Work to be completed - Your task is to copy the stretch of lines in the records below that begins with the line containing "camera: 35 degrees left, 0 degrees up" and ends with the line containing "(825, 325) = (733, 195): purple", exactly as written, with nothing added.

[[ Records for the exercise, beginning ]]

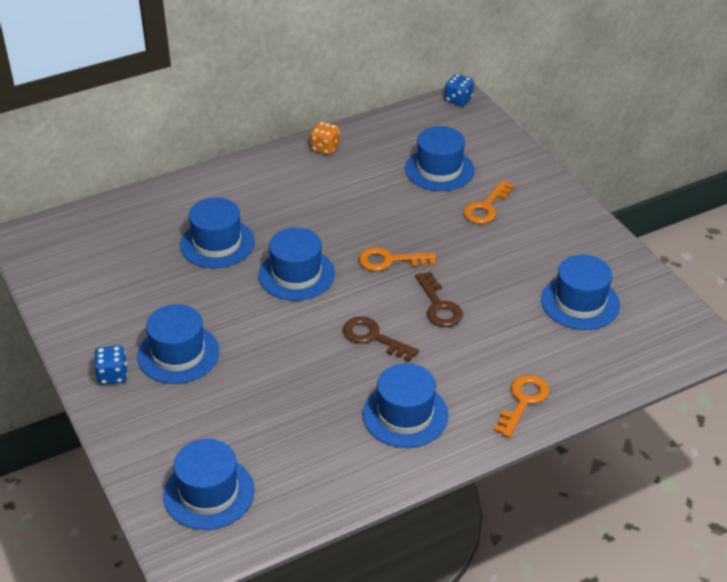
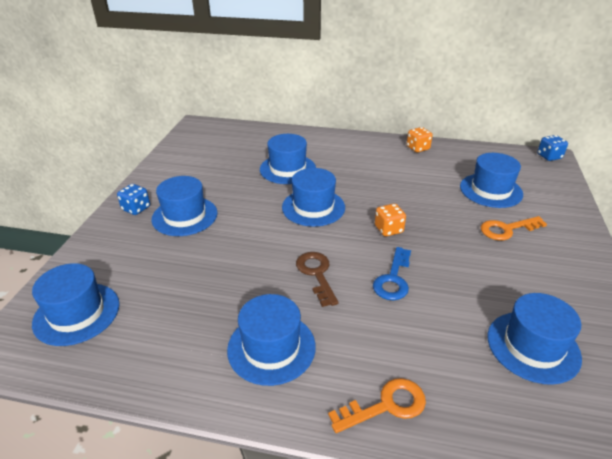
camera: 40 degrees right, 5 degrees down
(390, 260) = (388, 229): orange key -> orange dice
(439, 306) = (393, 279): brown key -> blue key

[[ Records for the exercise, end ]]
[[ Records for the exercise, beginning ]]

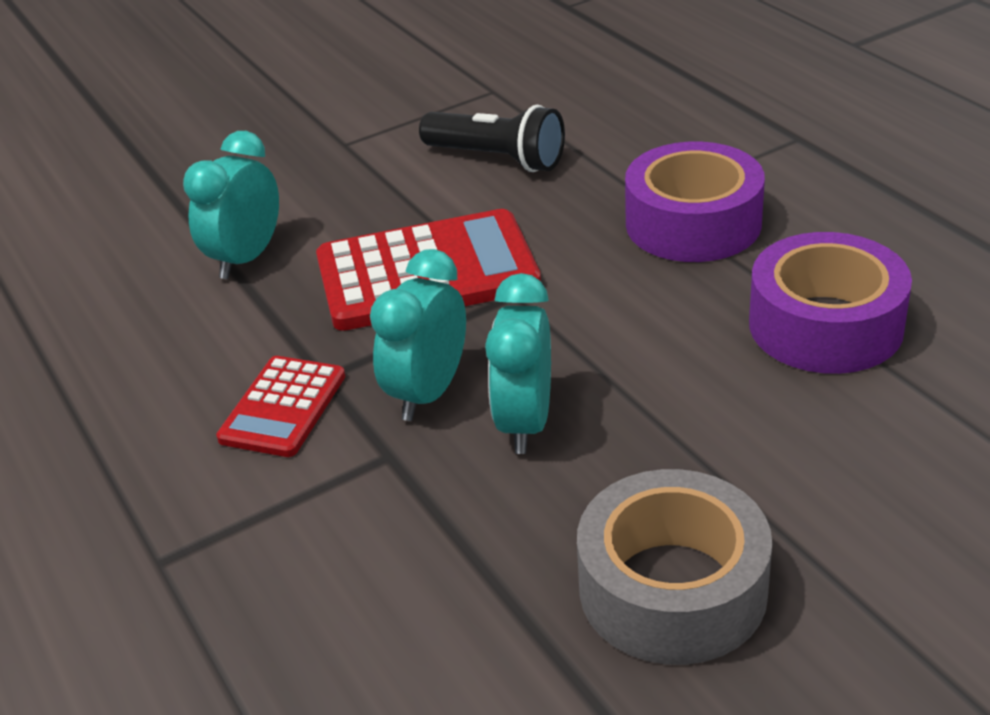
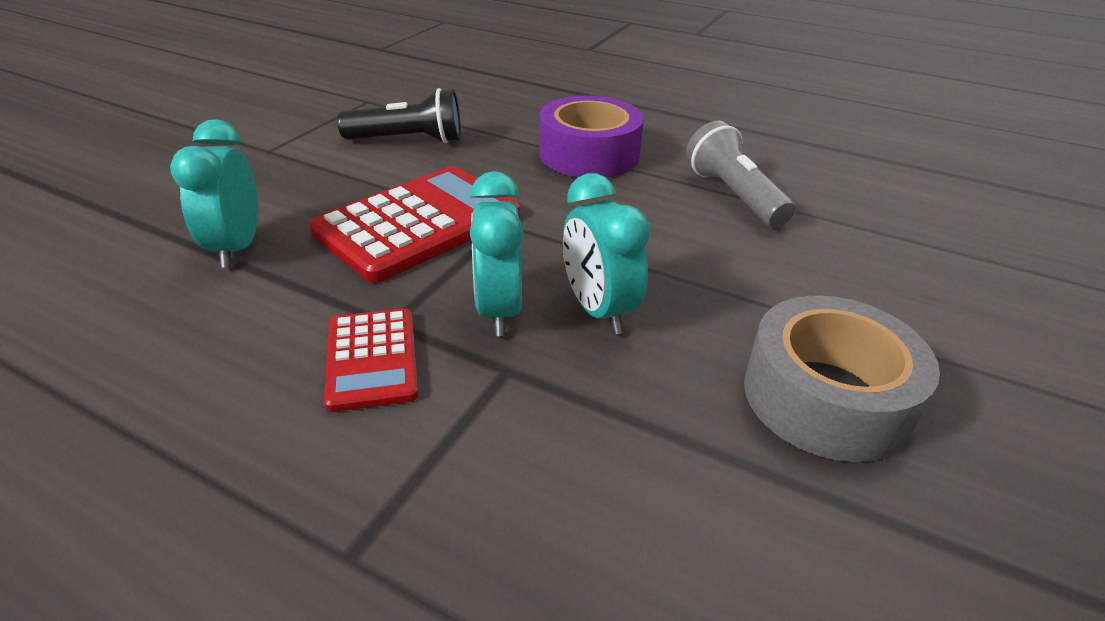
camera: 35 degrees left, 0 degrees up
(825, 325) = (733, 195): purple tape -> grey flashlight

[[ Records for the exercise, end ]]

Written solution -
camera: 35 degrees left, 0 degrees up
(825, 325) = (733, 195): purple tape -> grey flashlight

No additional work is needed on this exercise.